Segment Open

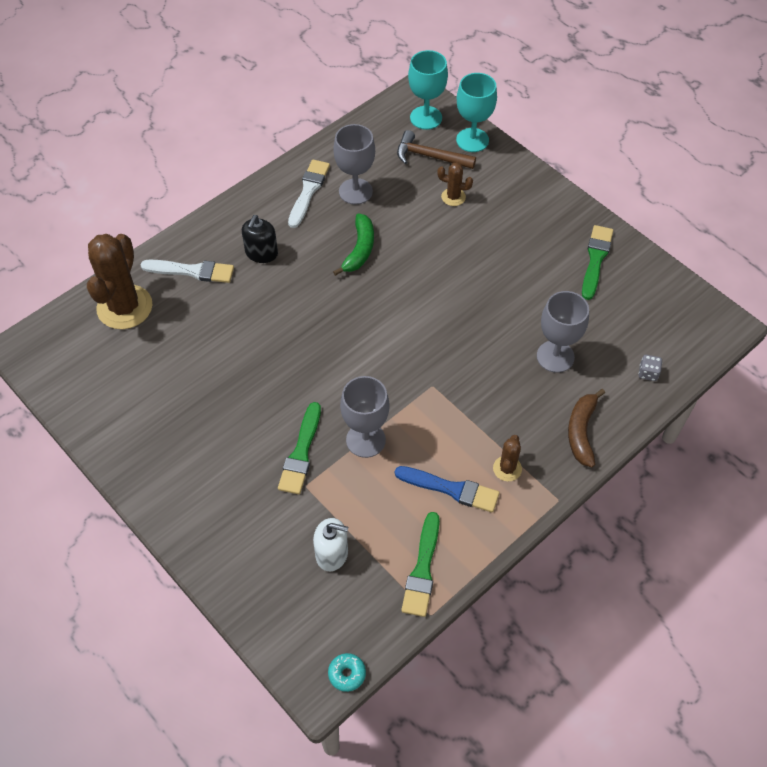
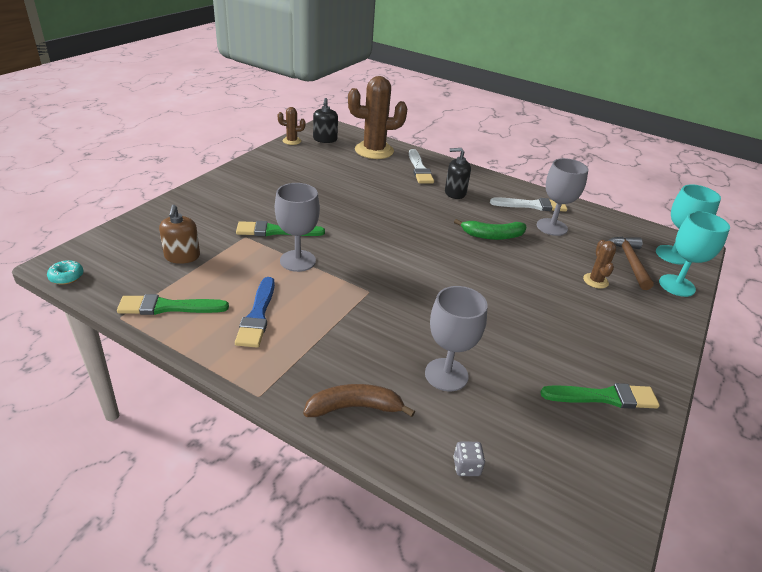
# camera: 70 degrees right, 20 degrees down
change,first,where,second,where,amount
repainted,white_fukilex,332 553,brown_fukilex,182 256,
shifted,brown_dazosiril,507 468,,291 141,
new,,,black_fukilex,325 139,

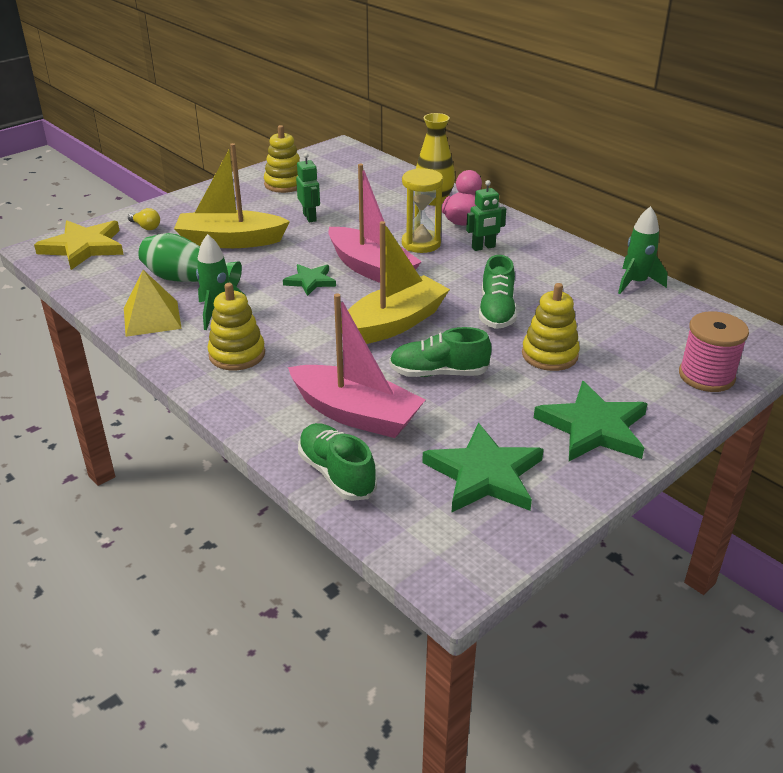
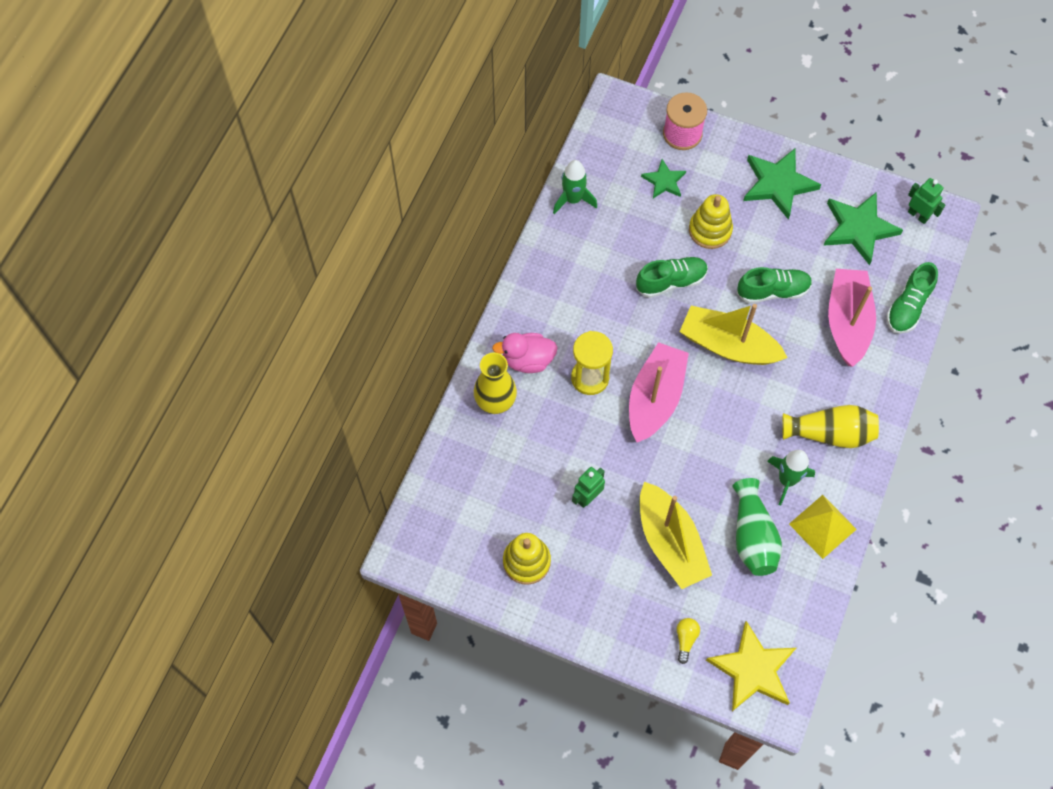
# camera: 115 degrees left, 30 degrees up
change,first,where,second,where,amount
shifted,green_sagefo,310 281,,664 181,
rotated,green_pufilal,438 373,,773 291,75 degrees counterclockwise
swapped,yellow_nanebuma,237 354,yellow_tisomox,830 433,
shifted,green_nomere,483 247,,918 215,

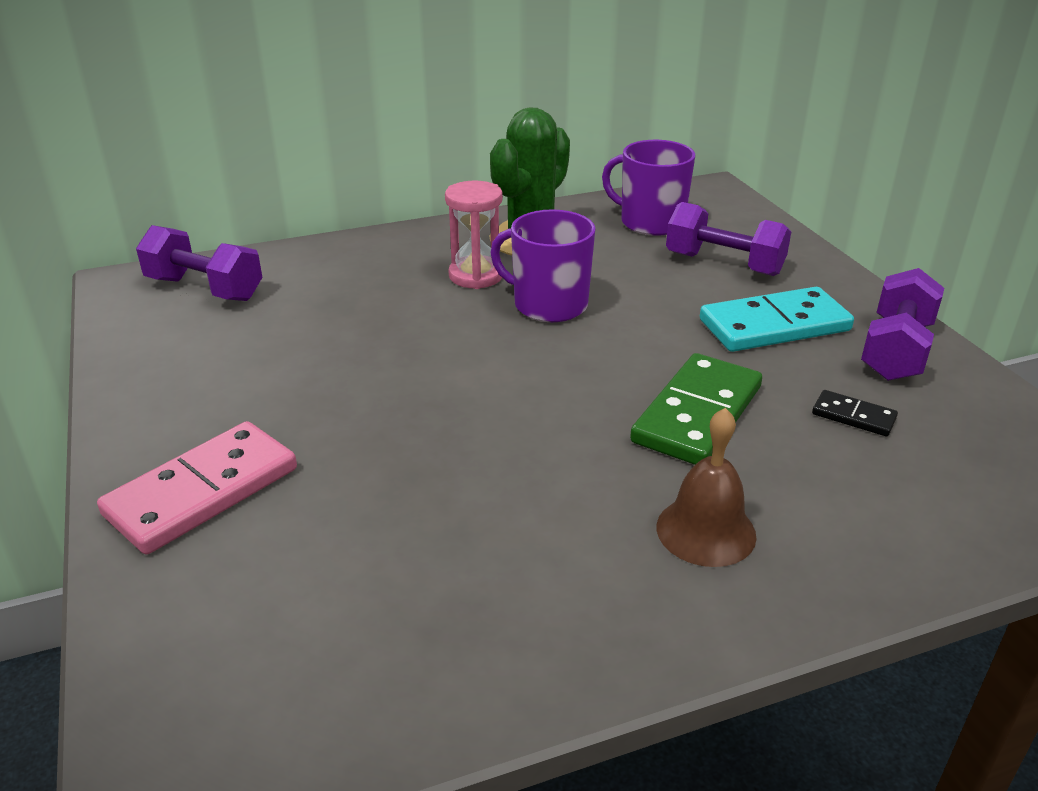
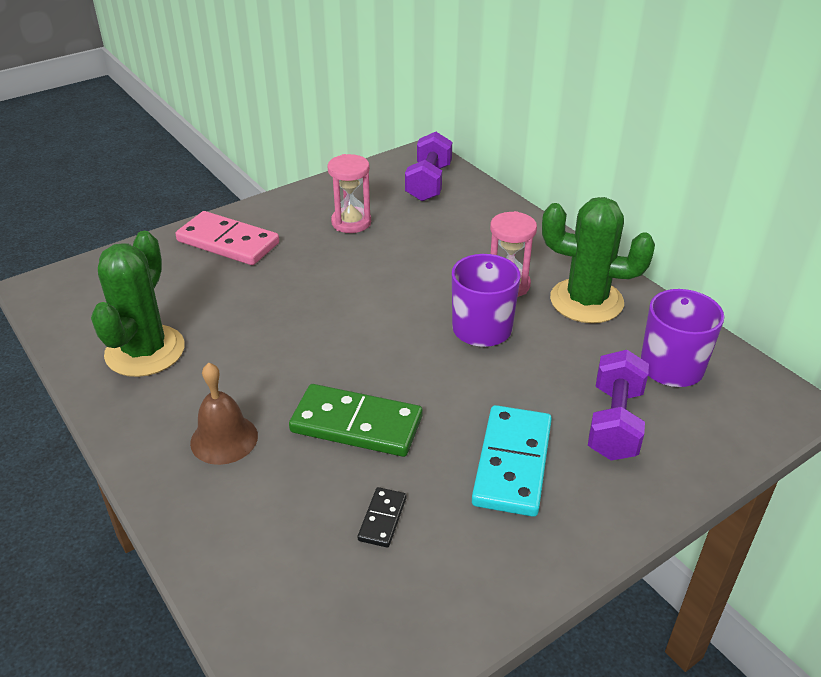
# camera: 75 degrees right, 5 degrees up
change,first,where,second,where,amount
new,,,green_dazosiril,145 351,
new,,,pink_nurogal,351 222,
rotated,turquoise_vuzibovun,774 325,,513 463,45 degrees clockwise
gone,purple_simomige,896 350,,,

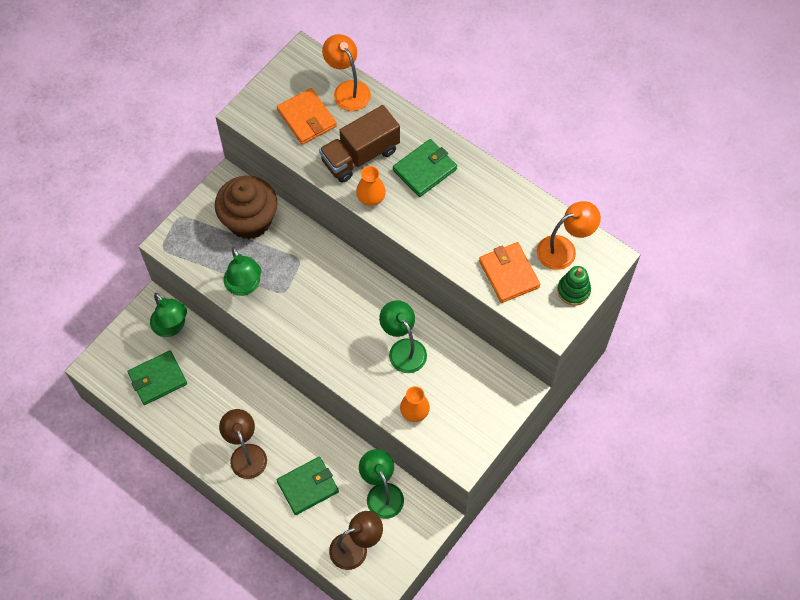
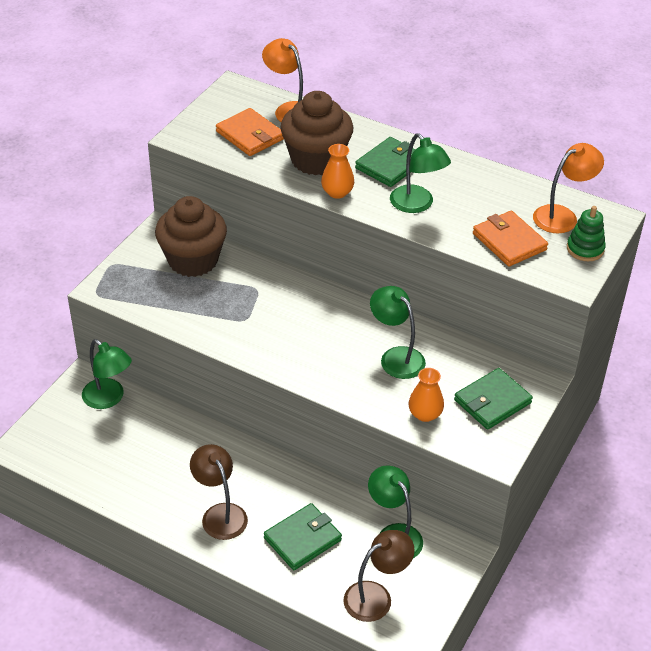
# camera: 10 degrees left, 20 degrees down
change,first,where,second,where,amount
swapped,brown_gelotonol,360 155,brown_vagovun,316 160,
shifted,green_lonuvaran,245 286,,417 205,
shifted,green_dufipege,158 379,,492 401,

Segment Closed

Task requirements: I'd like the material repeated word for word, without the pictures it holds.

Response to the exercise:
# camera: 70 degrees right, 20 degrees down
change,first,where,second,where,amount
repainted,white_fukilex,332 553,brown_fukilex,182 256,
shifted,brown_dazosiril,507 468,,291 141,
new,,,black_fukilex,325 139,

# camera: 115 degrees left, 30 degrees up
change,first,where,second,where,amount
shifted,green_sagefo,310 281,,664 181,
rotated,green_pufilal,438 373,,773 291,75 degrees counterclockwise
swapped,yellow_nanebuma,237 354,yellow_tisomox,830 433,
shifted,green_nomere,483 247,,918 215,

# camera: 75 degrees right, 5 degrees up
change,first,where,second,where,amount
new,,,green_dazosiril,145 351,
new,,,pink_nurogal,351 222,
rotated,turquoise_vuzibovun,774 325,,513 463,45 degrees clockwise
gone,purple_simomige,896 350,,,

# camera: 10 degrees left, 20 degrees down
change,first,where,second,where,amount
swapped,brown_gelotonol,360 155,brown_vagovun,316 160,
shifted,green_lonuvaran,245 286,,417 205,
shifted,green_dufipege,158 379,,492 401,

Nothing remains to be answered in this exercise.